__What this task involves__:
Below is a listing; repeat exactly the lines from the one containing "gray star: (91, 196) -> (94, 257), moved" to the one containing "yellow rectangle: (124, 750)", both included.

__Record excerpts__:

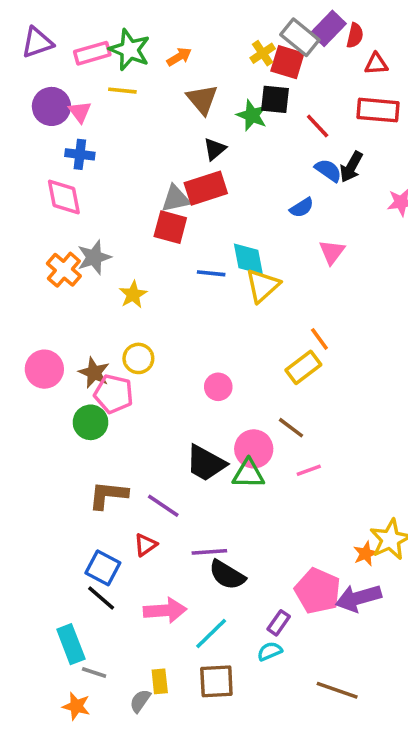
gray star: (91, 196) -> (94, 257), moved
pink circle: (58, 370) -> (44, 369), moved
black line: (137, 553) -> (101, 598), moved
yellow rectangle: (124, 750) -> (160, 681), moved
---
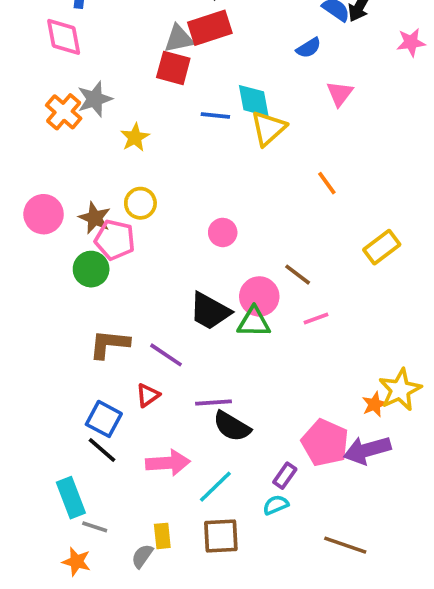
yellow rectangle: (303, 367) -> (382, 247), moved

__Completed exercise__:
gray star: (91, 196) -> (94, 257), moved
pink circle: (58, 370) -> (44, 369), moved
black line: (137, 553) -> (101, 598), moved
yellow rectangle: (124, 750) -> (160, 681), moved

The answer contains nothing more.